YOUR ASSIGNMENT = Extract the full set of records that follows, word for word.

══════════

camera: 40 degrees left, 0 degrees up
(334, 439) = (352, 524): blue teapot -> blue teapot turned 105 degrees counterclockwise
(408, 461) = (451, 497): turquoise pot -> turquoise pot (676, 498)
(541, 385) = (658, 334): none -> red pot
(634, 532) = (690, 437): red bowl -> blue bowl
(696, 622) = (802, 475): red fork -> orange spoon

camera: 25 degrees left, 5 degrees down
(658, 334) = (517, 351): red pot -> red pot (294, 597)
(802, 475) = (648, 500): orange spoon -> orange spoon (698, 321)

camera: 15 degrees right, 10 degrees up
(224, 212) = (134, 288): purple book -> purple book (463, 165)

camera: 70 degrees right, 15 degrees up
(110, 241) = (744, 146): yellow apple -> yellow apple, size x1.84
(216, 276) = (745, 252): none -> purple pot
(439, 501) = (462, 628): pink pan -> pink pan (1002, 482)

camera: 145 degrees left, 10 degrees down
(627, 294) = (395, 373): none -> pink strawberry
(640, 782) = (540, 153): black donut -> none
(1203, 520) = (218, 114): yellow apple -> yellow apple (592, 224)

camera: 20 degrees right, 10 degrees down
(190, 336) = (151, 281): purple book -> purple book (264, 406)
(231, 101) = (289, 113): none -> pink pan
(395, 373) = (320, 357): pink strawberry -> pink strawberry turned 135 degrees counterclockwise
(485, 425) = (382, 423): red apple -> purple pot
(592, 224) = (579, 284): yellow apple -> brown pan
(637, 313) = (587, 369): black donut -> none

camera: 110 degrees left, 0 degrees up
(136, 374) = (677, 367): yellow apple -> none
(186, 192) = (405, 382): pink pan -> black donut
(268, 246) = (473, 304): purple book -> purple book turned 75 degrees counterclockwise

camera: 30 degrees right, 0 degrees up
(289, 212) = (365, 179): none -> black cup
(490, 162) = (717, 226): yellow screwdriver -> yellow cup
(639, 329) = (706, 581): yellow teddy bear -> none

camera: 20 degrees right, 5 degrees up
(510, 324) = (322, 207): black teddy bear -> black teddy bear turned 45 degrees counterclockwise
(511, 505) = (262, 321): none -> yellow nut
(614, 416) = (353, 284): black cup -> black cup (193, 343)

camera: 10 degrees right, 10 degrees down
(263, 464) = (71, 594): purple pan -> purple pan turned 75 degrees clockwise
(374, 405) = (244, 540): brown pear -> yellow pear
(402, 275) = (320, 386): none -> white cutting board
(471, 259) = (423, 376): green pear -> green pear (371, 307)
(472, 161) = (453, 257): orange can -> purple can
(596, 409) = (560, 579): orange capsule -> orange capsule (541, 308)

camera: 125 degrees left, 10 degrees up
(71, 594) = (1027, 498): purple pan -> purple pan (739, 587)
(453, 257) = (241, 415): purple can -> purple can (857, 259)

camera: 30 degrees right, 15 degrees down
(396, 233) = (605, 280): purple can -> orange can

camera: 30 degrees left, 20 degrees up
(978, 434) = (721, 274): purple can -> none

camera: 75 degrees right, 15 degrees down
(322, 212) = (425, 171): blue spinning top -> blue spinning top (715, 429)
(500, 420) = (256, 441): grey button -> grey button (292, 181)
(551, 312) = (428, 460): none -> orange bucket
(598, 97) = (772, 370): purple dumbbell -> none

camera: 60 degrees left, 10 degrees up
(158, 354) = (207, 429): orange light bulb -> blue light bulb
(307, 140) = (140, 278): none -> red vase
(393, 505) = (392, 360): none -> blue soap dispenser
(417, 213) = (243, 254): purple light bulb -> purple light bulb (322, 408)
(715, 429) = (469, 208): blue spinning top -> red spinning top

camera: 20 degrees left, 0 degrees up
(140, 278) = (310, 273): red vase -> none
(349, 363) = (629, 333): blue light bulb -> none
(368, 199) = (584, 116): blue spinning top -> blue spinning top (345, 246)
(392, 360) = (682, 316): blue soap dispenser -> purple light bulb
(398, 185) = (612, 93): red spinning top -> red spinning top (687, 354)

══════════

EXERCISE SOLUTION =
camera: 40 degrees left, 0 degrees up
(334, 439) = (352, 524): blue teapot -> blue teapot turned 105 degrees counterclockwise
(408, 461) = (451, 497): turquoise pot -> turquoise pot (676, 498)
(541, 385) = (658, 334): none -> red pot
(634, 532) = (690, 437): red bowl -> blue bowl
(696, 622) = (802, 475): red fork -> orange spoon

camera: 25 degrees left, 5 degrees down
(658, 334) = (517, 351): red pot -> red pot (294, 597)
(802, 475) = (648, 500): orange spoon -> orange spoon (698, 321)

camera: 15 degrees right, 10 degrees up
(224, 212) = (134, 288): purple book -> purple book (463, 165)

camera: 70 degrees right, 15 degrees up
(110, 241) = (744, 146): yellow apple -> yellow apple, size x1.84
(216, 276) = (745, 252): none -> purple pot
(439, 501) = (462, 628): pink pan -> pink pan (1002, 482)

camera: 145 degrees left, 10 degrees down
(627, 294) = (395, 373): none -> pink strawberry
(640, 782) = (540, 153): black donut -> none
(1203, 520) = (218, 114): yellow apple -> yellow apple (592, 224)

camera: 20 degrees right, 10 degrees down
(190, 336) = (151, 281): purple book -> purple book (264, 406)
(231, 101) = (289, 113): none -> pink pan
(395, 373) = (320, 357): pink strawberry -> pink strawberry turned 135 degrees counterclockwise
(485, 425) = (382, 423): red apple -> purple pot
(592, 224) = (579, 284): yellow apple -> brown pan
(637, 313) = (587, 369): black donut -> none

camera: 110 degrees left, 0 degrees up
(136, 374) = (677, 367): yellow apple -> none
(186, 192) = (405, 382): pink pan -> black donut
(268, 246) = (473, 304): purple book -> purple book turned 75 degrees counterclockwise

camera: 30 degrees right, 0 degrees up
(289, 212) = (365, 179): none -> black cup
(490, 162) = (717, 226): yellow screwdriver -> yellow cup
(639, 329) = (706, 581): yellow teddy bear -> none

camera: 20 degrees right, 5 degrees up
(510, 324) = (322, 207): black teddy bear -> black teddy bear turned 45 degrees counterclockwise
(511, 505) = (262, 321): none -> yellow nut
(614, 416) = (353, 284): black cup -> black cup (193, 343)

camera: 10 degrees right, 10 degrees down
(263, 464) = (71, 594): purple pan -> purple pan turned 75 degrees clockwise
(374, 405) = (244, 540): brown pear -> yellow pear
(402, 275) = (320, 386): none -> white cutting board
(471, 259) = (423, 376): green pear -> green pear (371, 307)
(472, 161) = (453, 257): orange can -> purple can
(596, 409) = (560, 579): orange capsule -> orange capsule (541, 308)

camera: 125 degrees left, 10 degrees up
(71, 594) = (1027, 498): purple pan -> purple pan (739, 587)
(453, 257) = (241, 415): purple can -> purple can (857, 259)

camera: 30 degrees right, 15 degrees down
(396, 233) = (605, 280): purple can -> orange can

camera: 30 degrees left, 20 degrees up
(978, 434) = (721, 274): purple can -> none

camera: 75 degrees right, 15 degrees down
(322, 212) = (425, 171): blue spinning top -> blue spinning top (715, 429)
(500, 420) = (256, 441): grey button -> grey button (292, 181)
(551, 312) = (428, 460): none -> orange bucket
(598, 97) = (772, 370): purple dumbbell -> none

camera: 60 degrees left, 10 degrees up
(158, 354) = (207, 429): orange light bulb -> blue light bulb
(307, 140) = (140, 278): none -> red vase
(393, 505) = (392, 360): none -> blue soap dispenser
(417, 213) = (243, 254): purple light bulb -> purple light bulb (322, 408)
(715, 429) = (469, 208): blue spinning top -> red spinning top

camera: 20 degrees left, 0 degrees up
(140, 278) = (310, 273): red vase -> none
(349, 363) = (629, 333): blue light bulb -> none
(368, 199) = (584, 116): blue spinning top -> blue spinning top (345, 246)
(392, 360) = (682, 316): blue soap dispenser -> purple light bulb
(398, 185) = (612, 93): red spinning top -> red spinning top (687, 354)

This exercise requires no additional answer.